▶ _Your goal_: I'd like the full listing transcribed exactly, with no images included.

Top of Data block

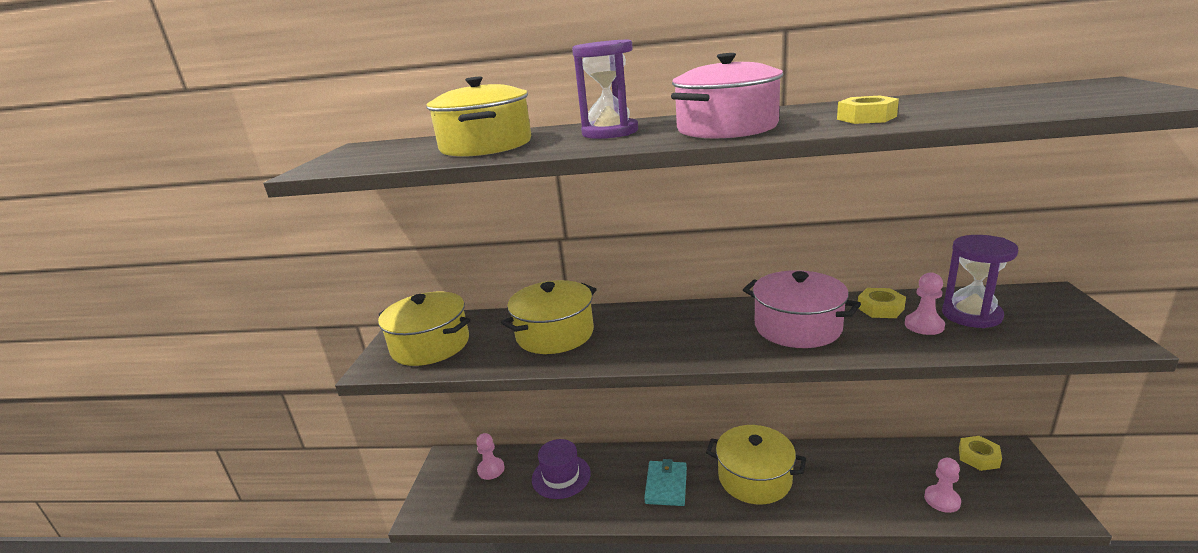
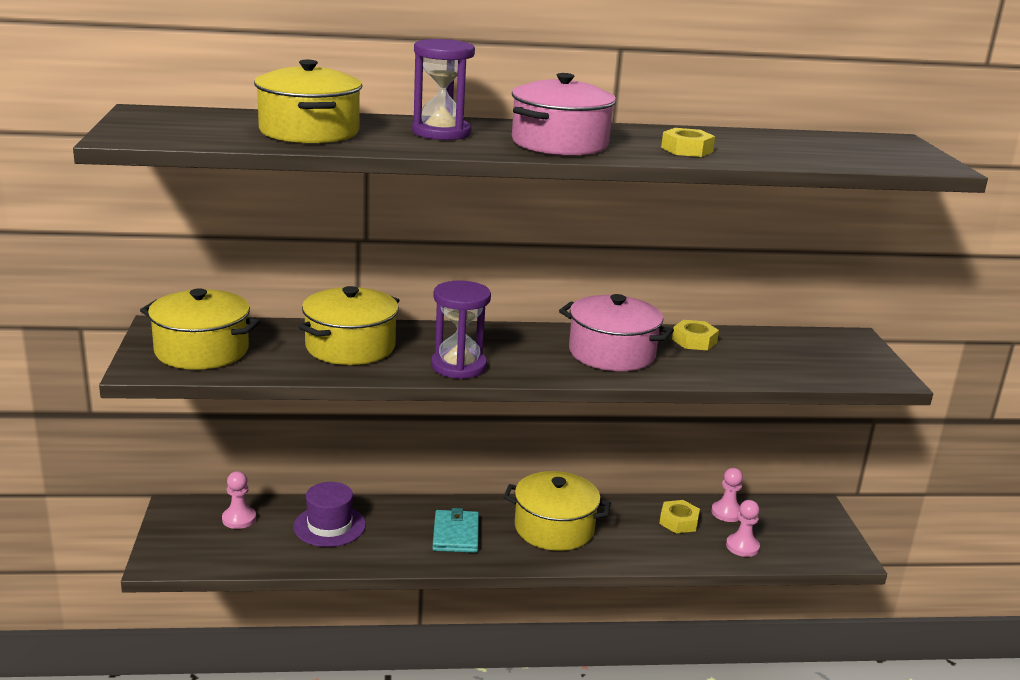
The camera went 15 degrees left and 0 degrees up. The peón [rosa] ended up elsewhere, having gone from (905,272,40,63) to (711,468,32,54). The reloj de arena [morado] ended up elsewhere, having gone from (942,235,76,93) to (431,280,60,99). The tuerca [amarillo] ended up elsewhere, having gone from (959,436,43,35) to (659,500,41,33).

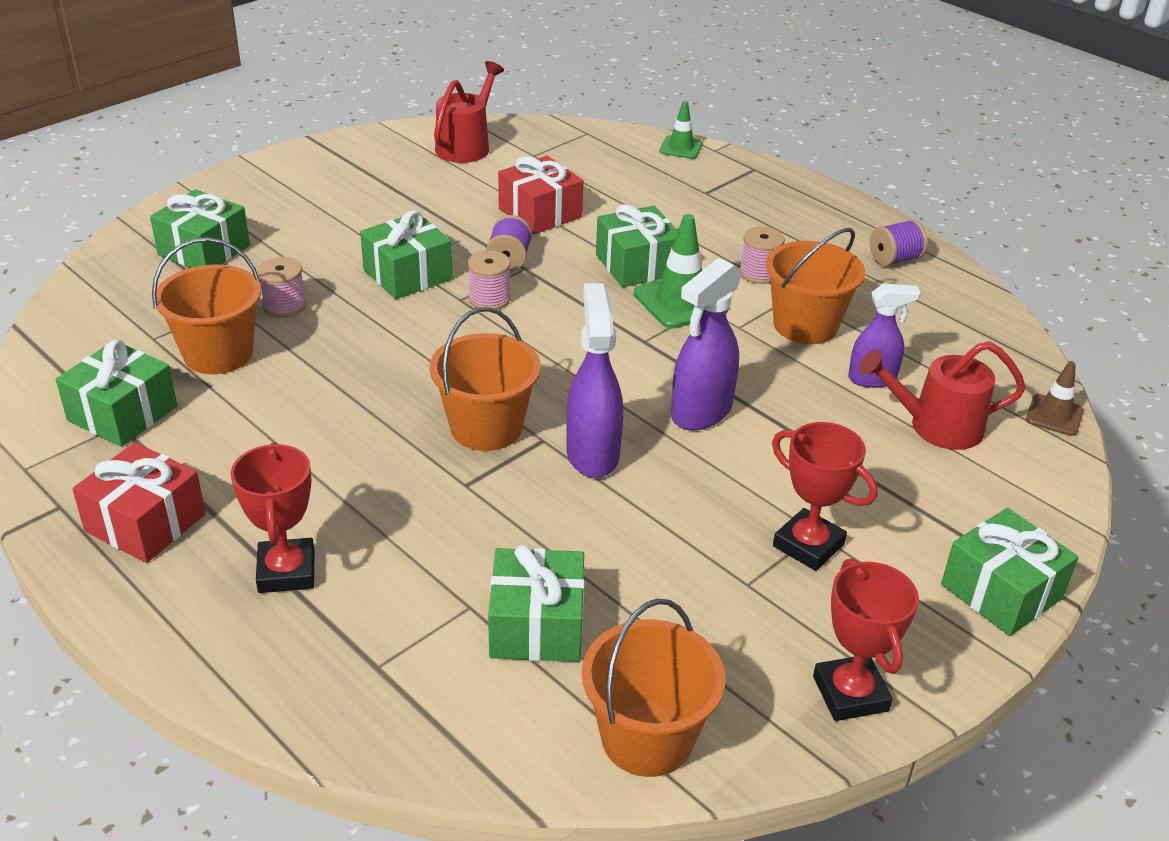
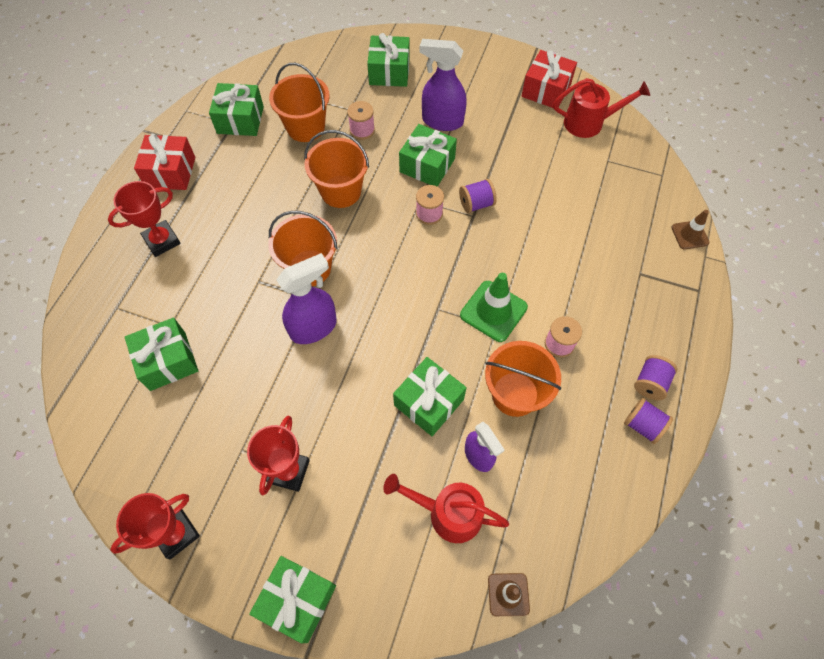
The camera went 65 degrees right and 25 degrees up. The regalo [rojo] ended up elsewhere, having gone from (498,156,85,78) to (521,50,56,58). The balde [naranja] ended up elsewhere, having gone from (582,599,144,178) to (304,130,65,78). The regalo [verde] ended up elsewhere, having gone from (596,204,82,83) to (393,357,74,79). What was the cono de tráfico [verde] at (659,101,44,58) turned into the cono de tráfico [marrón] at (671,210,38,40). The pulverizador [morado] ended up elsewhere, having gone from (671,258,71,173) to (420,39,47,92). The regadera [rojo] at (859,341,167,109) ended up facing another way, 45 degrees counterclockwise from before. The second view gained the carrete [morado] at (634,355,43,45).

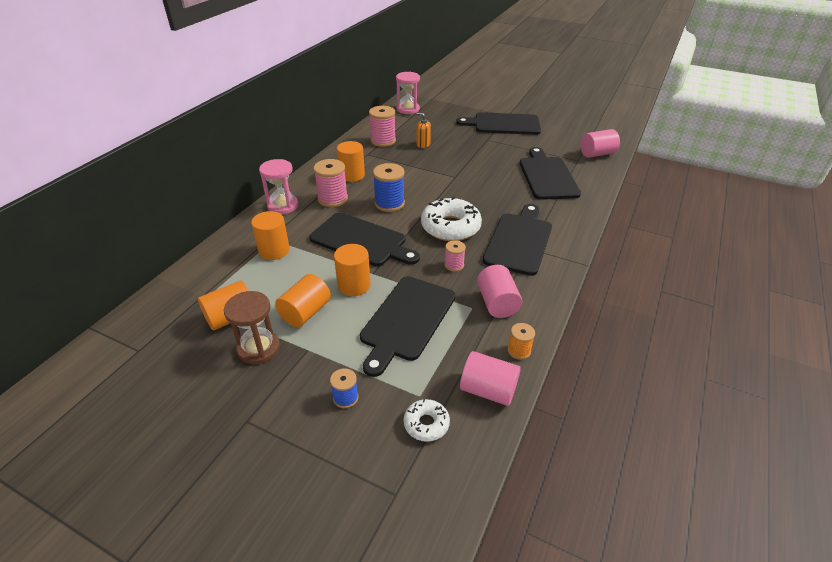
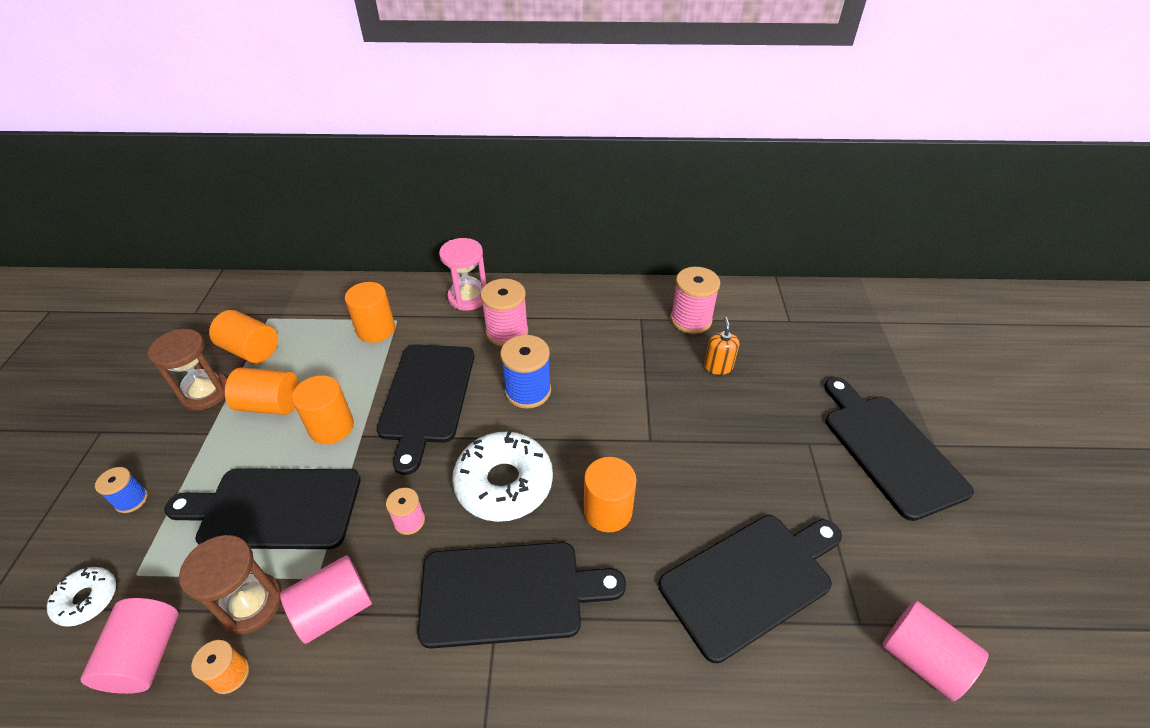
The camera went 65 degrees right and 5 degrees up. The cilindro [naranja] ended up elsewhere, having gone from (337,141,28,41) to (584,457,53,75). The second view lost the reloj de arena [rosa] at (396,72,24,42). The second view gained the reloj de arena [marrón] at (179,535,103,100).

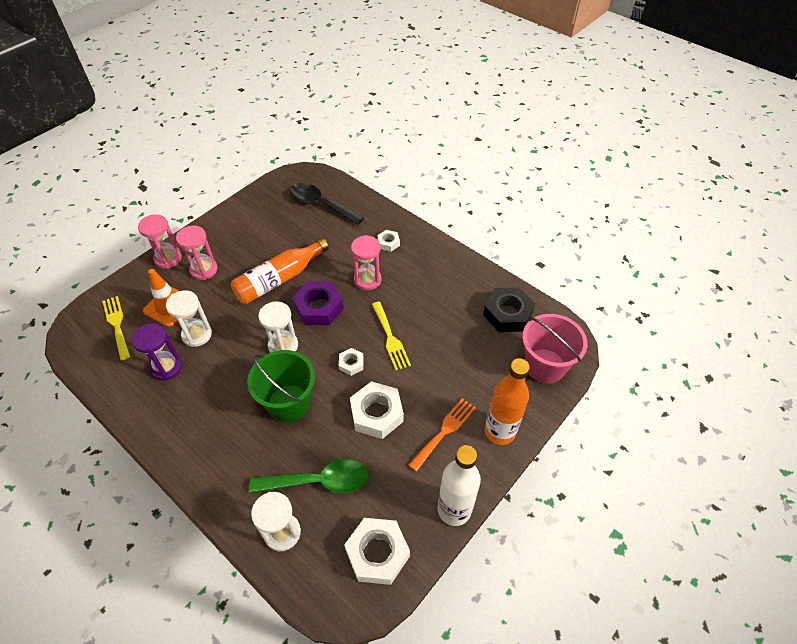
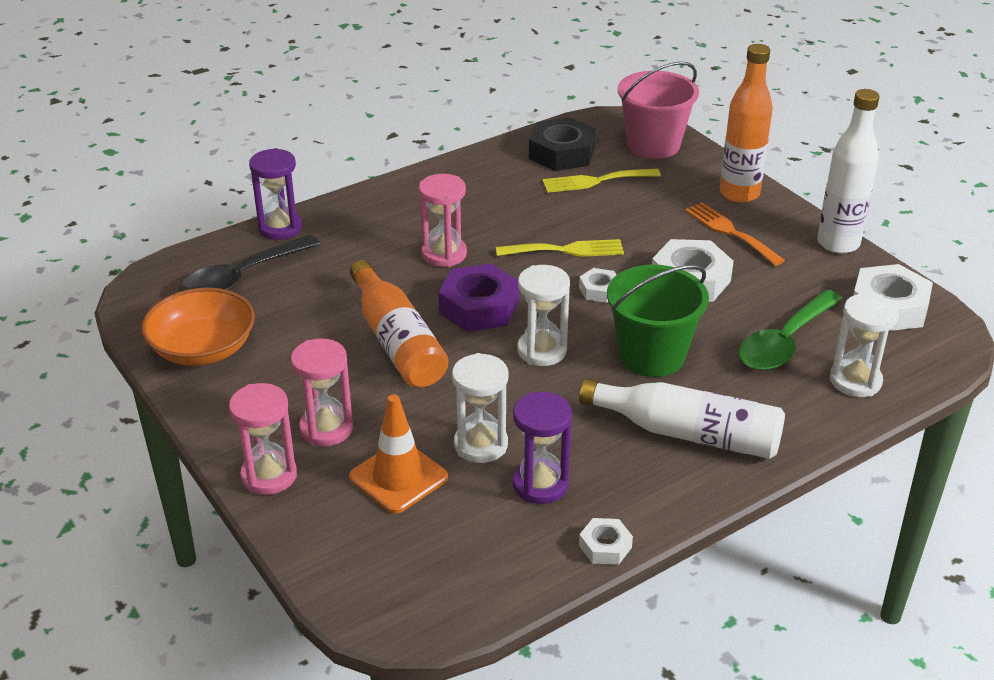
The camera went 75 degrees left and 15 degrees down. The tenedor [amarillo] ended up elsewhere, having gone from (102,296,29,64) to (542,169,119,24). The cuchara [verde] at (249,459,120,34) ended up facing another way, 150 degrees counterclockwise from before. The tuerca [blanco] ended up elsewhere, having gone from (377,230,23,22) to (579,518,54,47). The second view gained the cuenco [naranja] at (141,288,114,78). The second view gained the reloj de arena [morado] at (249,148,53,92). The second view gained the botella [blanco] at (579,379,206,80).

Bottom of Data block

▶ _Written answer_:
The camera went 15 degrees left and 0 degrees up. The peón [rosa] ended up elsewhere, having gone from (905,272,40,63) to (711,468,32,54). The reloj de arena [morado] ended up elsewhere, having gone from (942,235,76,93) to (431,280,60,99). The tuerca [amarillo] ended up elsewhere, having gone from (959,436,43,35) to (659,500,41,33).

The camera went 65 degrees right and 25 degrees up. The regalo [rojo] ended up elsewhere, having gone from (498,156,85,78) to (521,50,56,58). The balde [naranja] ended up elsewhere, having gone from (582,599,144,178) to (304,130,65,78). The regalo [verde] ended up elsewhere, having gone from (596,204,82,83) to (393,357,74,79). What was the cono de tráfico [verde] at (659,101,44,58) turned into the cono de tráfico [marrón] at (671,210,38,40). The pulverizador [morado] ended up elsewhere, having gone from (671,258,71,173) to (420,39,47,92). The regadera [rojo] at (859,341,167,109) ended up facing another way, 45 degrees counterclockwise from before. The second view gained the carrete [morado] at (634,355,43,45).

The camera went 65 degrees right and 5 degrees up. The cilindro [naranja] ended up elsewhere, having gone from (337,141,28,41) to (584,457,53,75). The second view lost the reloj de arena [rosa] at (396,72,24,42). The second view gained the reloj de arena [marrón] at (179,535,103,100).

The camera went 75 degrees left and 15 degrees down. The tenedor [amarillo] ended up elsewhere, having gone from (102,296,29,64) to (542,169,119,24). The cuchara [verde] at (249,459,120,34) ended up facing another way, 150 degrees counterclockwise from before. The tuerca [blanco] ended up elsewhere, having gone from (377,230,23,22) to (579,518,54,47). The second view gained the cuenco [naranja] at (141,288,114,78). The second view gained the reloj de arena [morado] at (249,148,53,92). The second view gained the botella [blanco] at (579,379,206,80).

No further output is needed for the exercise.